=== Given data ===
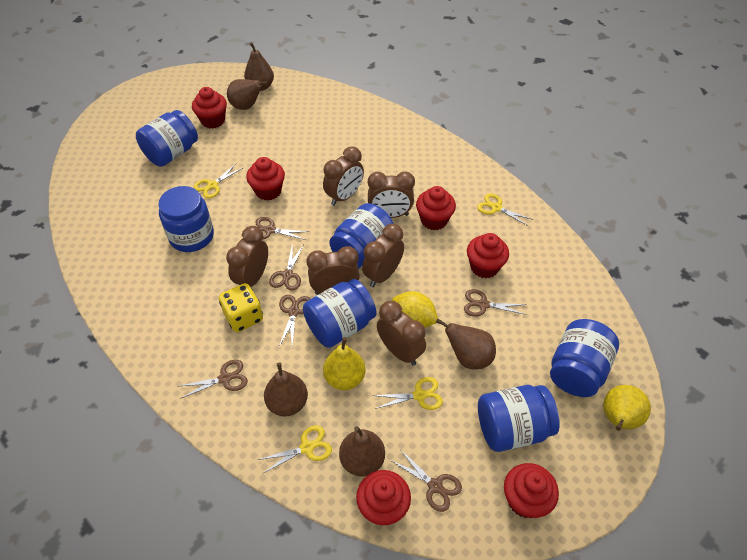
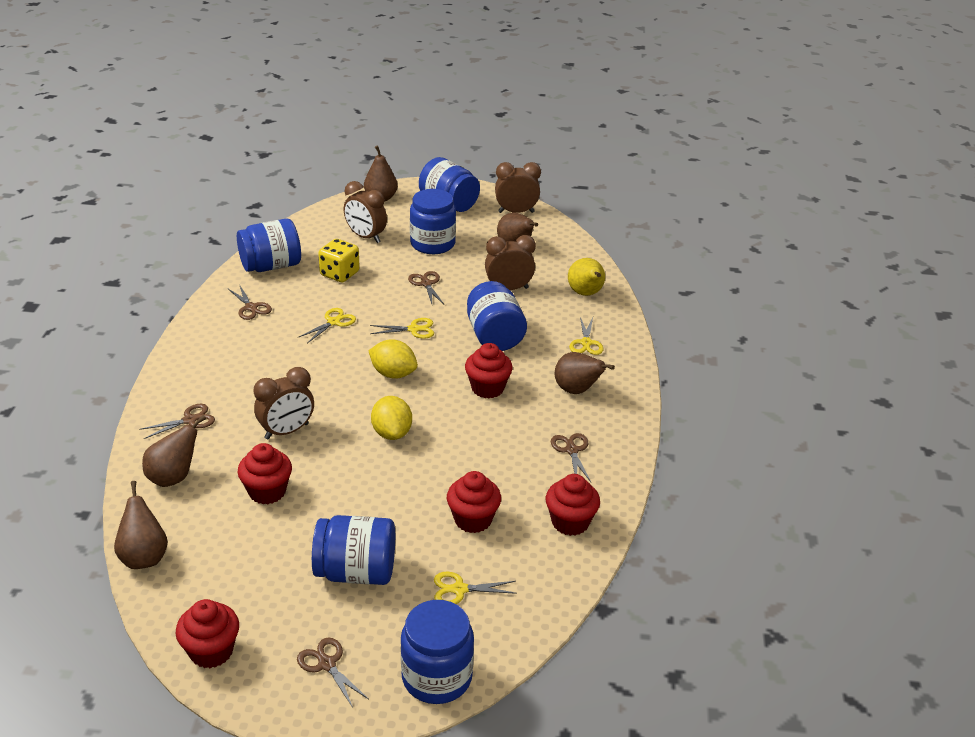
brown clock: 6 -> 4
brown scissors: 6 -> 5
red cupcake: 6 -> 5
yellow lemon: 1 -> 2
yellow pear: 2 -> 1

=== Work to be completed ===
For every entry above, write it out exactly and remove any image.

=== Task response ===
brown clock: 6 -> 4
brown scissors: 6 -> 5
red cupcake: 6 -> 5
yellow lemon: 1 -> 2
yellow pear: 2 -> 1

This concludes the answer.